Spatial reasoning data

*** Block opens ***

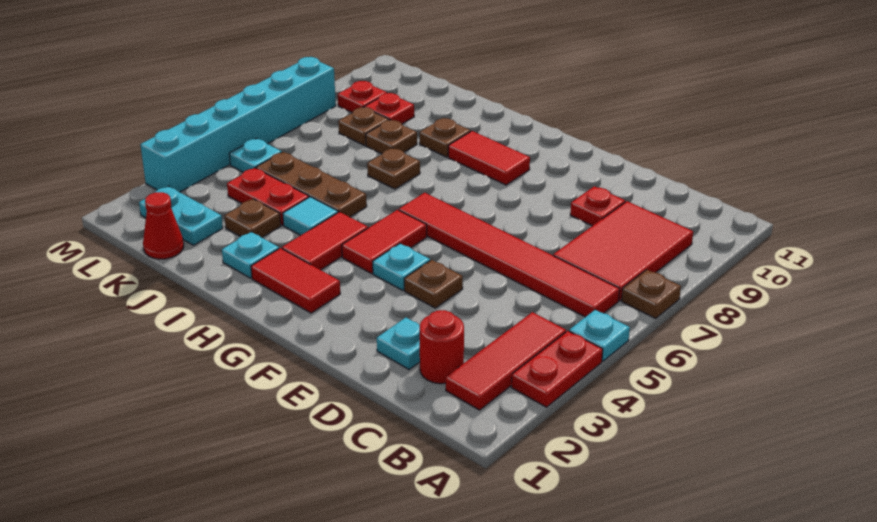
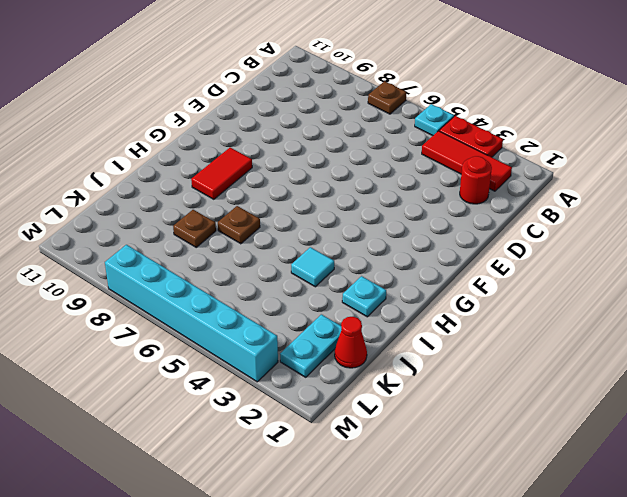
none -> red tile B6:G6 level 1
none -> red tile B7:C9 level 1
none -> cyan plate D2 level 1
none -> red plate D9 level 1

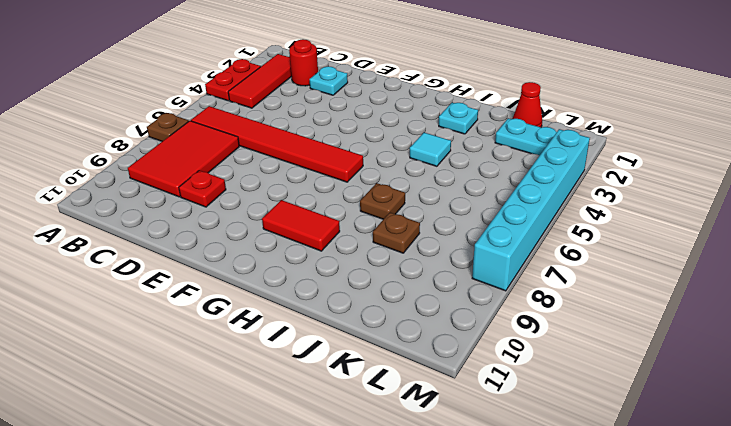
none -> cyan plate A5 level 1
none -> brown plate E4 level 1
none -> cyan plate F4 level 1
none -> red tile G2:H2 level 1

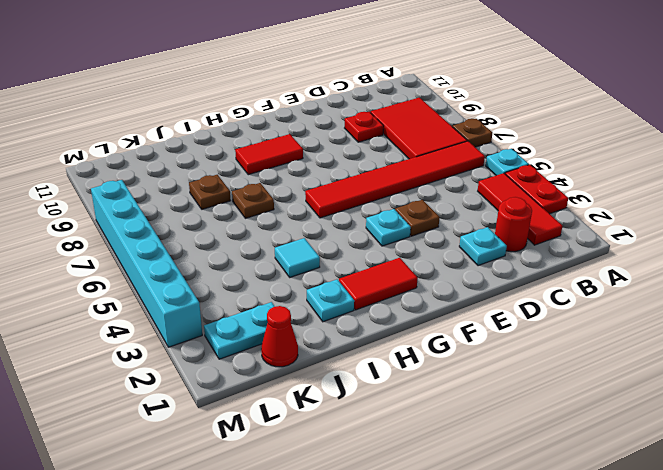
none -> red tile G4:G5 level 1
none -> red tile H3:H4 level 1
none -> brown plate I5:K5 level 1
none -> brown plate I9 level 1

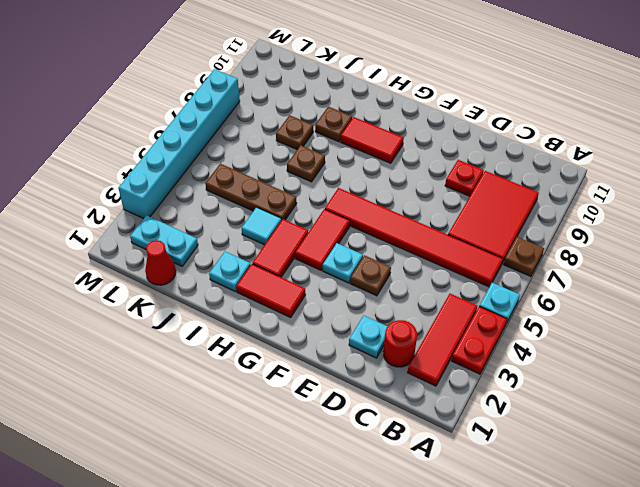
none -> brown plate J3 level 1
none -> red plate J4:K4 level 1
none -> brown plate K8 level 1
none -> red plate K9 level 1

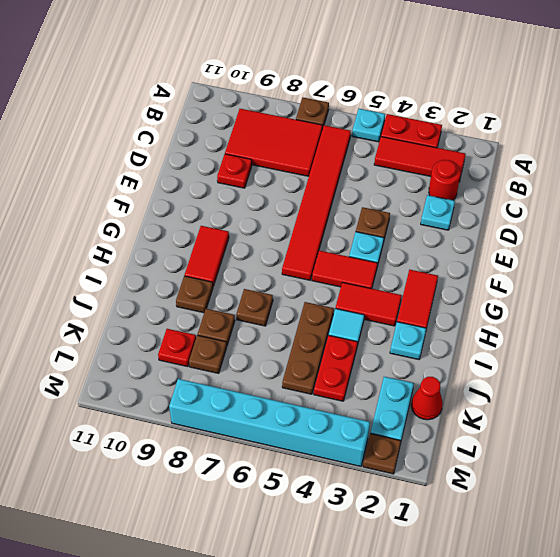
brown plate M2 level 1 -> brown plate J3 level 1
none -> cyan plate L5 level 1
none -> red plate L9 level 1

*** Block closes ***

Lines that contain "tile" are the result; find them in the entries above and copy each one.

none -> red tile B6:G6 level 1
none -> red tile B7:C9 level 1
none -> red tile G2:H2 level 1
none -> red tile G4:G5 level 1
none -> red tile H3:H4 level 1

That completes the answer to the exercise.